== Segment start ==
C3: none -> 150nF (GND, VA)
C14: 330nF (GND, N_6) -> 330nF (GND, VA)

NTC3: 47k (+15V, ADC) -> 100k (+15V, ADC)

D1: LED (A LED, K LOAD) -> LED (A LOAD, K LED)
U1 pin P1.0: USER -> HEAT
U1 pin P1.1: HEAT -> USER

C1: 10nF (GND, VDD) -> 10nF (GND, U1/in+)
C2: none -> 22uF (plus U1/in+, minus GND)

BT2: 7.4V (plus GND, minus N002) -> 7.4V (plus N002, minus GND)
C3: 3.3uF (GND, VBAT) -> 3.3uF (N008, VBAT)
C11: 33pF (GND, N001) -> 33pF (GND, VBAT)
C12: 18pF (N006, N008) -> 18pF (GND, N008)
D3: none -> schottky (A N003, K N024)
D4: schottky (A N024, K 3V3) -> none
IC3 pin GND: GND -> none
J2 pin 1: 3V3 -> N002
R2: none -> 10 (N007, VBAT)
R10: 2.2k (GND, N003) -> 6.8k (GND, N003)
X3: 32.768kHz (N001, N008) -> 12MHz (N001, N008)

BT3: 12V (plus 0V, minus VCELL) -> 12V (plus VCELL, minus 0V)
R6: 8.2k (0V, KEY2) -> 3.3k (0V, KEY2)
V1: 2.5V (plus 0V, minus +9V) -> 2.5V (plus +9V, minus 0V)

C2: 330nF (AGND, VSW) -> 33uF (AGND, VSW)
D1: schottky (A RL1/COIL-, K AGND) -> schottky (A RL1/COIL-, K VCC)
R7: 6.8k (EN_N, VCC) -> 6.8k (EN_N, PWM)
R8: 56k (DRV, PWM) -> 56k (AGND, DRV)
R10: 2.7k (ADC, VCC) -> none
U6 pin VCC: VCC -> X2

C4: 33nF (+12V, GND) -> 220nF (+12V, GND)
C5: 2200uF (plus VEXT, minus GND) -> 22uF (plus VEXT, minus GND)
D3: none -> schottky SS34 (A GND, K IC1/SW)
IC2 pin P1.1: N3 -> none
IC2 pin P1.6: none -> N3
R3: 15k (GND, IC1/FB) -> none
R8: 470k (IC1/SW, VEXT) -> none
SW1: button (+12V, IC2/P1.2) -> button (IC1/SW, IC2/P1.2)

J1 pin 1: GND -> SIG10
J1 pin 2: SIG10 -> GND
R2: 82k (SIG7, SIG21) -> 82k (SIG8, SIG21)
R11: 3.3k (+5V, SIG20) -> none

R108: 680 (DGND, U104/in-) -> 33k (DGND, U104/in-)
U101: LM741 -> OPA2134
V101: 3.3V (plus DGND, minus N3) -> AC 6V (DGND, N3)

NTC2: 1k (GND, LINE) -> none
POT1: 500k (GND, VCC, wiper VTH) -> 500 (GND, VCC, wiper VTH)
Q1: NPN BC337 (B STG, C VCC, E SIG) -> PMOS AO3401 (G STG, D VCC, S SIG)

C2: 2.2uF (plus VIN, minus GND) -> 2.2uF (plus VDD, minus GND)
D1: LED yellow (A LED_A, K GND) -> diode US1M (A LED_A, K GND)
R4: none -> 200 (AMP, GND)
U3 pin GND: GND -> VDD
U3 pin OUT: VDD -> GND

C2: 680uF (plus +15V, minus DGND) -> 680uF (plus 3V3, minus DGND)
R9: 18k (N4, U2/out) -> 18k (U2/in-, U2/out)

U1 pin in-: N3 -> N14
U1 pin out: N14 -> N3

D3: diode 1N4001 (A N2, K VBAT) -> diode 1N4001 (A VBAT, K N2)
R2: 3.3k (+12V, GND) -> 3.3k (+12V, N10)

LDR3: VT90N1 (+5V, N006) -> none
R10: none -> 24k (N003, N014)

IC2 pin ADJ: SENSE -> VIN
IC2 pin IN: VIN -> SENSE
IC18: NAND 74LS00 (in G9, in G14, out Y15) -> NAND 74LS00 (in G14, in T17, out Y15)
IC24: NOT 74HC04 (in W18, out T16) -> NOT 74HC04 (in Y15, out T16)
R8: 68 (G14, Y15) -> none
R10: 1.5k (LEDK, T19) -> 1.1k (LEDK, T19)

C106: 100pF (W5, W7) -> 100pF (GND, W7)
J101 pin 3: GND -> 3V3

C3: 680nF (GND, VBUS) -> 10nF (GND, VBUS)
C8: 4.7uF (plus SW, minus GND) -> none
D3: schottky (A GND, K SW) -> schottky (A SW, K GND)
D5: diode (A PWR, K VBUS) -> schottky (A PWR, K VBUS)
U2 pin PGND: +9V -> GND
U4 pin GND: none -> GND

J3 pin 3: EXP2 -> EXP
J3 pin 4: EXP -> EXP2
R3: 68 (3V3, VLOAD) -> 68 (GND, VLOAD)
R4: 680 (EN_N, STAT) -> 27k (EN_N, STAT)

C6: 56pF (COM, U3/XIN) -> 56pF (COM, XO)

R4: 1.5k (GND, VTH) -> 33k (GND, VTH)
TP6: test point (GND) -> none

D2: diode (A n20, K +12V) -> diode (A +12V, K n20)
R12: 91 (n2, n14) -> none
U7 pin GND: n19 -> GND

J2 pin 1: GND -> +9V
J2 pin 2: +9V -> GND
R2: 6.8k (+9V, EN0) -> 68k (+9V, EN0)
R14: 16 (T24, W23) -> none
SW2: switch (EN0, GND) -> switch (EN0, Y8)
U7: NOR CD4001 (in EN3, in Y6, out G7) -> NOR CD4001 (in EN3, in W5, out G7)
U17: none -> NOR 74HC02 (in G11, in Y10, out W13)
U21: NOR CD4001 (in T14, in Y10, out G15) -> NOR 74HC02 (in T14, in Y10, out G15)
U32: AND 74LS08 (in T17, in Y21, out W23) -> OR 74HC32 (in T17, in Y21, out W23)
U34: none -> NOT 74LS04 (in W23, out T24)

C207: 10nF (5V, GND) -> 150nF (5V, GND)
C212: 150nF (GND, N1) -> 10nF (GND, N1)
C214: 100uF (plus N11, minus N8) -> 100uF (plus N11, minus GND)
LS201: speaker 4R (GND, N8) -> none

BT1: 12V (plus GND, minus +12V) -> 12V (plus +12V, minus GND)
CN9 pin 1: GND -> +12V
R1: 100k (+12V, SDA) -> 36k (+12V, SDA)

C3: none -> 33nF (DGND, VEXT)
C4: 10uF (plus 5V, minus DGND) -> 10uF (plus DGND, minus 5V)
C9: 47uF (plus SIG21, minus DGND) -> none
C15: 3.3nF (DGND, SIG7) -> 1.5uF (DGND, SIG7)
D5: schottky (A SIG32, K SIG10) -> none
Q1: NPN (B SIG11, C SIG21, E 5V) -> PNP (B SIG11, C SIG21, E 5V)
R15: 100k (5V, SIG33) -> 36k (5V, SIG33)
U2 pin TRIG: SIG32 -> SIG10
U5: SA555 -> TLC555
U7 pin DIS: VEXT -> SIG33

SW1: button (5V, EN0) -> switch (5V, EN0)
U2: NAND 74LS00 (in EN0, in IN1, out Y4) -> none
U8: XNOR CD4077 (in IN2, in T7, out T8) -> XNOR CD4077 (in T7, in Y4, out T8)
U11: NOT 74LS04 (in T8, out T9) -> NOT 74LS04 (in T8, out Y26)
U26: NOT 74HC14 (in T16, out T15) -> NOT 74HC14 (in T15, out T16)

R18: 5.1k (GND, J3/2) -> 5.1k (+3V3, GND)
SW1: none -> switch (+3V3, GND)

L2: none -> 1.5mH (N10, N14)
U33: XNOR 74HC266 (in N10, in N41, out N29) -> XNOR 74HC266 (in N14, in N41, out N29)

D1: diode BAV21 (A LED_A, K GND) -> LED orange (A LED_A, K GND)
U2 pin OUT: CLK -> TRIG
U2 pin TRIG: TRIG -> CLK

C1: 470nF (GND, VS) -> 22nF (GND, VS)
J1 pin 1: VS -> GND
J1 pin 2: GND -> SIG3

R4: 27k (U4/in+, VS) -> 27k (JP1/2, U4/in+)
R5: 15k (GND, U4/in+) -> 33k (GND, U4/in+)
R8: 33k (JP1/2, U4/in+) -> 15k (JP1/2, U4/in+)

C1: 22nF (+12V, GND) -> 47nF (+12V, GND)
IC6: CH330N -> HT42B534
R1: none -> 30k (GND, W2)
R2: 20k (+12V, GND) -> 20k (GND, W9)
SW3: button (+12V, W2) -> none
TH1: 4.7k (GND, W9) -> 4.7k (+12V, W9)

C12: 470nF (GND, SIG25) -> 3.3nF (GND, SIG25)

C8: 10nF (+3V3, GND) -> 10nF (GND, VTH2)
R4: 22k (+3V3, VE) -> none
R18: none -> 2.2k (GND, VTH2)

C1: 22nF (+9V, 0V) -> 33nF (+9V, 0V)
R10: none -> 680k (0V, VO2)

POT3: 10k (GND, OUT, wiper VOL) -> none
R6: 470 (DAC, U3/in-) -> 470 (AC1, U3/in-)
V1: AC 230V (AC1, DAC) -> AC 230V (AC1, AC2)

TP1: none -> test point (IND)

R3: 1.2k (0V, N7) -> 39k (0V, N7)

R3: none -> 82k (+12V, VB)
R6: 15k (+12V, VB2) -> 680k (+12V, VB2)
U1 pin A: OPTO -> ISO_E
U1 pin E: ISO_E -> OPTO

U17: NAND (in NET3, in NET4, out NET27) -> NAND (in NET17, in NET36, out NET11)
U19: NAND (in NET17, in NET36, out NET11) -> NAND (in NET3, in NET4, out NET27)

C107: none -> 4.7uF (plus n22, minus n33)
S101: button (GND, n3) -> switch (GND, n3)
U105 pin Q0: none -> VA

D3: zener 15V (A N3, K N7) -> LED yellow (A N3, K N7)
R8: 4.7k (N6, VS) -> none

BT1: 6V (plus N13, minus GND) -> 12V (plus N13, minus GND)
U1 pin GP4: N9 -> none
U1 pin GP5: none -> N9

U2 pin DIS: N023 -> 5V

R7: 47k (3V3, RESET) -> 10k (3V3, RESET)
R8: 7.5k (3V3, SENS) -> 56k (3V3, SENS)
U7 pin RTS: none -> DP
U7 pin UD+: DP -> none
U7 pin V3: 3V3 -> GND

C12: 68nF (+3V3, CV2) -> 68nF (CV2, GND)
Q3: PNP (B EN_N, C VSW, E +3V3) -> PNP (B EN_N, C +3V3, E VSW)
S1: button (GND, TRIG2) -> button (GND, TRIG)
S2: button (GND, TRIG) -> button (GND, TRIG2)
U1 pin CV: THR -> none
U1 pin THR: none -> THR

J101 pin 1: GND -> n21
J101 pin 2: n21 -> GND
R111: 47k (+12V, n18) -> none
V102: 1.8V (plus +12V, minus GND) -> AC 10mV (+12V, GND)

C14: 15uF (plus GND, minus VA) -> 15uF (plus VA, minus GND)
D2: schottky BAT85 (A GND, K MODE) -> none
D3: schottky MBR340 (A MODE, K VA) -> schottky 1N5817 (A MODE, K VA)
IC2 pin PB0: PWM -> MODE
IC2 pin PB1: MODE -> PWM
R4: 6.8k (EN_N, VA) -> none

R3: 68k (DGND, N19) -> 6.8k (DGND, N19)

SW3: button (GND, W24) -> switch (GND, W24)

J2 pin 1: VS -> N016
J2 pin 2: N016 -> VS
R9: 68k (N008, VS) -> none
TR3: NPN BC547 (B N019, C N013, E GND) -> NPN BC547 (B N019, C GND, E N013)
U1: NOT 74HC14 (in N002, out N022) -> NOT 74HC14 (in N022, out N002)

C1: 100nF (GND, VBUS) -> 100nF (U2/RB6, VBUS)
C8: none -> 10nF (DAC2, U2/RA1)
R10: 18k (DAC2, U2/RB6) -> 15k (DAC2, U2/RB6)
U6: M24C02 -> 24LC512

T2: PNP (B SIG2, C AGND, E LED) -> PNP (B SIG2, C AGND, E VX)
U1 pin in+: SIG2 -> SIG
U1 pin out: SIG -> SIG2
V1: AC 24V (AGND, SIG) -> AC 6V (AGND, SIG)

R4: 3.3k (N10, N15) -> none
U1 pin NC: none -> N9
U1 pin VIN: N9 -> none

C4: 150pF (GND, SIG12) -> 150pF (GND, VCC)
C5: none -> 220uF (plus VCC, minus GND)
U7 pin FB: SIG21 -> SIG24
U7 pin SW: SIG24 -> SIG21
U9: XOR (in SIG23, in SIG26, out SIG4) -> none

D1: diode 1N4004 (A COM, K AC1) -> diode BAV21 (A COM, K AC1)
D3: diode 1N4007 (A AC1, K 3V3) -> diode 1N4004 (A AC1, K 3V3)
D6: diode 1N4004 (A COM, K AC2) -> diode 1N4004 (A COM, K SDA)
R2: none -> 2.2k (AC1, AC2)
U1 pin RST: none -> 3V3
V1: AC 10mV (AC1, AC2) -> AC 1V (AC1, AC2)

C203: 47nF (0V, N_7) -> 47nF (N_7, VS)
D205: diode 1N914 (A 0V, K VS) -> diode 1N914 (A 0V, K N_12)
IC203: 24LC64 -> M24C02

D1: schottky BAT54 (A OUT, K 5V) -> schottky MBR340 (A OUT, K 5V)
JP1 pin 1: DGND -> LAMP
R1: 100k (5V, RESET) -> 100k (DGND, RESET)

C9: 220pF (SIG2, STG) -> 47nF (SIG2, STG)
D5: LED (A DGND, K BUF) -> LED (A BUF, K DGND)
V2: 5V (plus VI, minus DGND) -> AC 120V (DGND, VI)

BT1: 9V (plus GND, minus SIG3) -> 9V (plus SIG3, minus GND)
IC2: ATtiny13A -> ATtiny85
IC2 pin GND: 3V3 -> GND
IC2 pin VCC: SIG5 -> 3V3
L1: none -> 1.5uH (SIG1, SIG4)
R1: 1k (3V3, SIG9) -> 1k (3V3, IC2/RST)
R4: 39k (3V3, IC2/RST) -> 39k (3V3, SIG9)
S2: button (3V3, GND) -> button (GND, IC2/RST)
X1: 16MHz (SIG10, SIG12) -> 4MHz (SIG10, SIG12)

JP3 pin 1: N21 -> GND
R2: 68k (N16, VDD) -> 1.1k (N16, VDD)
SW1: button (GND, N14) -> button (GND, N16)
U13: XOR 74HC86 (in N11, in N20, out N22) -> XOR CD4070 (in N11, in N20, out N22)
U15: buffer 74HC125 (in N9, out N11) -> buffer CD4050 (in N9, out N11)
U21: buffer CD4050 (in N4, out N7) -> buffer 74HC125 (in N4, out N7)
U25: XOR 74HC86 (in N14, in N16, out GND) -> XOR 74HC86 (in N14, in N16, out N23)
== Segment end ==
Could you report how many lines in the data above include the word "wiper"? Give the number and nothing more.

2